● **Task objective**: Count the lines below containing "gray"; state the number only.

Source material START

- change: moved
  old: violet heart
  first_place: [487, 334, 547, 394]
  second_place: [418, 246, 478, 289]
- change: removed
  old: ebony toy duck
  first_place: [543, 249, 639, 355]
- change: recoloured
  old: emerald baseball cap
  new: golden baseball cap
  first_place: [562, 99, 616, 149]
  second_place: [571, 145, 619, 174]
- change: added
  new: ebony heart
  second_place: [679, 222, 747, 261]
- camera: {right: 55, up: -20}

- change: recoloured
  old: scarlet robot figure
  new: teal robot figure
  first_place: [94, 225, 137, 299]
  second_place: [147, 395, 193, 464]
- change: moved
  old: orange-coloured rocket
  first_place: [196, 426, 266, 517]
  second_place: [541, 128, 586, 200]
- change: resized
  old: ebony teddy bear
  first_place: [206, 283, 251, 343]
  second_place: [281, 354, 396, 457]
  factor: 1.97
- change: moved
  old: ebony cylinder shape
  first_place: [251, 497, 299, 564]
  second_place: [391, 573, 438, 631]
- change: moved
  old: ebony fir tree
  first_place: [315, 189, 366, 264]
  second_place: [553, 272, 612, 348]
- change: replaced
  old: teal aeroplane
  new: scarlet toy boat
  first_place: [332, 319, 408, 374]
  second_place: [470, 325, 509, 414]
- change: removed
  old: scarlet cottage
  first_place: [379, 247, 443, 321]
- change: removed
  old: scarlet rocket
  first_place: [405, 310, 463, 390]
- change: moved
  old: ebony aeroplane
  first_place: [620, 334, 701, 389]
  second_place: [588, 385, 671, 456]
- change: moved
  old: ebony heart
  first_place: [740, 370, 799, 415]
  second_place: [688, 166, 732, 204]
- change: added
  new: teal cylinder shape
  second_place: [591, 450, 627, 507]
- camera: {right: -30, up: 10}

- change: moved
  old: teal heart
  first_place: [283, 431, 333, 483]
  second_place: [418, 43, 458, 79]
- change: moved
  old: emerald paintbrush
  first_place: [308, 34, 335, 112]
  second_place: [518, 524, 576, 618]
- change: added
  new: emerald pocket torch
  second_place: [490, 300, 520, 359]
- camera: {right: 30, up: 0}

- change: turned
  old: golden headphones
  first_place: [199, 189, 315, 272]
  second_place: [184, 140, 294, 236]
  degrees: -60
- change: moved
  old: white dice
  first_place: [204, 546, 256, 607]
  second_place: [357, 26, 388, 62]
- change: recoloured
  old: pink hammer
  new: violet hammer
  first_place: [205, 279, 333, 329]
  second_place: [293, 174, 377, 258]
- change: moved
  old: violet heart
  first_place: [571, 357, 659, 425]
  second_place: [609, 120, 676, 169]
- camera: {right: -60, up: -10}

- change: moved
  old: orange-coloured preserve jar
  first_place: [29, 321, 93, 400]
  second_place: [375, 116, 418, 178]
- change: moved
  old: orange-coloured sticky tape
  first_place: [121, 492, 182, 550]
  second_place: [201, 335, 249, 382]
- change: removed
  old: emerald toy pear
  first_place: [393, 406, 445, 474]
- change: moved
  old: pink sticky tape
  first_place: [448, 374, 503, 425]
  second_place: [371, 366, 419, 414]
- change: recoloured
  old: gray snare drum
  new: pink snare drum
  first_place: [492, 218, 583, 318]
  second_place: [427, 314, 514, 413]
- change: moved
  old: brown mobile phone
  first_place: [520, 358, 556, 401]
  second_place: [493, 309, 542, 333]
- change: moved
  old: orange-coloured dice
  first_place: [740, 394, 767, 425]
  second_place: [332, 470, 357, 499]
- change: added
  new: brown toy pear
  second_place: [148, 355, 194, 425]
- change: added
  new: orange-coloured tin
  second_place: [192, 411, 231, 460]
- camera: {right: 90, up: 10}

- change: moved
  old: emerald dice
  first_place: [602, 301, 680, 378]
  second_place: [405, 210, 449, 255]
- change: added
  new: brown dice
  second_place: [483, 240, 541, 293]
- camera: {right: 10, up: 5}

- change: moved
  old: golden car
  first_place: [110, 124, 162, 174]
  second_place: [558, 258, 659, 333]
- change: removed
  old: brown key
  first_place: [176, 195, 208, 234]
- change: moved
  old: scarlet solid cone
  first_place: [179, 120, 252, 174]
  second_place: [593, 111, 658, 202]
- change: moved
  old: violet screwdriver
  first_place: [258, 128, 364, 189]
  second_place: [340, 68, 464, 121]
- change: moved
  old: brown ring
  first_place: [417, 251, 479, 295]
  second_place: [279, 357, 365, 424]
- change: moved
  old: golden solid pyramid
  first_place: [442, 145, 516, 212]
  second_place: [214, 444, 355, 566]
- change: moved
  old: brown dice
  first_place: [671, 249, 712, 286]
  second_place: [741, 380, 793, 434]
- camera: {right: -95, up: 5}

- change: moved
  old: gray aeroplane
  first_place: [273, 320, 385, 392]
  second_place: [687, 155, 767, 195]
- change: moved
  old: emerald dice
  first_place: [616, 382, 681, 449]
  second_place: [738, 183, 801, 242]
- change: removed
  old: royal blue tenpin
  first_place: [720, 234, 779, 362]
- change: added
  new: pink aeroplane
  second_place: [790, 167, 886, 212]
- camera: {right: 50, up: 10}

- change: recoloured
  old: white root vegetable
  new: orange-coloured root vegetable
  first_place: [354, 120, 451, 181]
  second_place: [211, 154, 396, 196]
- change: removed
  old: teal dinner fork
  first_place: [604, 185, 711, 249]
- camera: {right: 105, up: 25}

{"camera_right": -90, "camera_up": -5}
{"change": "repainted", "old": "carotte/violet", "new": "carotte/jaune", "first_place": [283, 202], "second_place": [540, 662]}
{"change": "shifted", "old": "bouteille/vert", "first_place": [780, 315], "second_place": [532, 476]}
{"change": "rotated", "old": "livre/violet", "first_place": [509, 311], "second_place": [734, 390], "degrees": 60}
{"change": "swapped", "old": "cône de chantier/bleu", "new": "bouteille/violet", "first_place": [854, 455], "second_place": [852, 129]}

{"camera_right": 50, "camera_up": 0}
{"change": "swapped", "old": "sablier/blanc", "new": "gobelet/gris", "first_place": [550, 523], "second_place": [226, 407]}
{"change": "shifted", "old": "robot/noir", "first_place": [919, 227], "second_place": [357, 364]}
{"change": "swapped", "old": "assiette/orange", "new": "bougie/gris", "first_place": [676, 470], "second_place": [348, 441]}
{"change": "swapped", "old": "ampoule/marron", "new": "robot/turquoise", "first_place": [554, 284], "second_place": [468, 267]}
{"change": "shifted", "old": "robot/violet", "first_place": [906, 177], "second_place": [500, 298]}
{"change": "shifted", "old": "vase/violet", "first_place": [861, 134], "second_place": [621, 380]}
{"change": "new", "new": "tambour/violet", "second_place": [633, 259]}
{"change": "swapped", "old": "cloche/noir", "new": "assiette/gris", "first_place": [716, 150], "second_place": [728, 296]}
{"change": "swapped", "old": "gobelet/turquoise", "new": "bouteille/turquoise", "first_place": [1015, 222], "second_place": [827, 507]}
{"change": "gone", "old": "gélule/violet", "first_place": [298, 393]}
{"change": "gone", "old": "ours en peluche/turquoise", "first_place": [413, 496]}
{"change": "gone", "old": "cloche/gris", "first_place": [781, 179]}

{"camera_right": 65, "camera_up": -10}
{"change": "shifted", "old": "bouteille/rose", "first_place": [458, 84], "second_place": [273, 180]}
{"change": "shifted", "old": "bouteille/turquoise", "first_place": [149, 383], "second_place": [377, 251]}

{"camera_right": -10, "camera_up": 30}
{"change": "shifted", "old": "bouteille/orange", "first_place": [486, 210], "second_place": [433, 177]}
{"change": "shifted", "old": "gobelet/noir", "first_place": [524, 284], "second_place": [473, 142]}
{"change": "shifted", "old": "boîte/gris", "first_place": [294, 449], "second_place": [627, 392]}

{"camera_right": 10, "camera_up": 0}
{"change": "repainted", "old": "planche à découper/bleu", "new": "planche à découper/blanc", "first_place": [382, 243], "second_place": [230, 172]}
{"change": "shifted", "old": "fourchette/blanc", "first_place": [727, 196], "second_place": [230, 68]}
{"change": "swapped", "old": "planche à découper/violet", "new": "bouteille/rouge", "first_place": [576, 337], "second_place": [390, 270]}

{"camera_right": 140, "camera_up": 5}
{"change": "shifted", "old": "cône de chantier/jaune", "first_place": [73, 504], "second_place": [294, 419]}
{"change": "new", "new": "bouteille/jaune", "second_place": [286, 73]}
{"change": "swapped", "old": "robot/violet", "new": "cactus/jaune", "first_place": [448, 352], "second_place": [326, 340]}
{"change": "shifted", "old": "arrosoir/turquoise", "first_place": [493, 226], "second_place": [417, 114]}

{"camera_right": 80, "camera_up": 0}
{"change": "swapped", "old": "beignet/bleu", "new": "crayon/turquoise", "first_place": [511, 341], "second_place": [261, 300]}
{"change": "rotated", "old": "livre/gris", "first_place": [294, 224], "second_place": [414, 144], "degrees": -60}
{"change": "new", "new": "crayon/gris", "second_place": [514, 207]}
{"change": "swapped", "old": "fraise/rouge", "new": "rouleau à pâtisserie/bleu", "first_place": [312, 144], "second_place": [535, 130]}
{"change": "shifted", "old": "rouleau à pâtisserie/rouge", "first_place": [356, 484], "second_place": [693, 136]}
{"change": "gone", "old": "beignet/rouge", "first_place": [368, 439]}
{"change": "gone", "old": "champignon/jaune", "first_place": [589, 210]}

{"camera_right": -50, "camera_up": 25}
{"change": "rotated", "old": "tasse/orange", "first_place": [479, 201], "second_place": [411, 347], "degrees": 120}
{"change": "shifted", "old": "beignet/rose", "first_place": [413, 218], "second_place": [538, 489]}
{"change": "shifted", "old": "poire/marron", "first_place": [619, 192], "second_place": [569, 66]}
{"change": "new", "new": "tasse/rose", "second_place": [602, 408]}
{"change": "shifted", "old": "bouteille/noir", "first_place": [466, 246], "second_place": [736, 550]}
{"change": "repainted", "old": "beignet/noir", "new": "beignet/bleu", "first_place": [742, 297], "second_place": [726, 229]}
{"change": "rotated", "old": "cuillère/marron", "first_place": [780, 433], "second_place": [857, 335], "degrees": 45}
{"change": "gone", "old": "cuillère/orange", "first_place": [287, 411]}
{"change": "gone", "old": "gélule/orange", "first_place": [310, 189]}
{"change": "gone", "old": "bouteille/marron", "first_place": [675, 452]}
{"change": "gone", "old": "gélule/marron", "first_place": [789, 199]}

Source material END

● **The completed task**: 2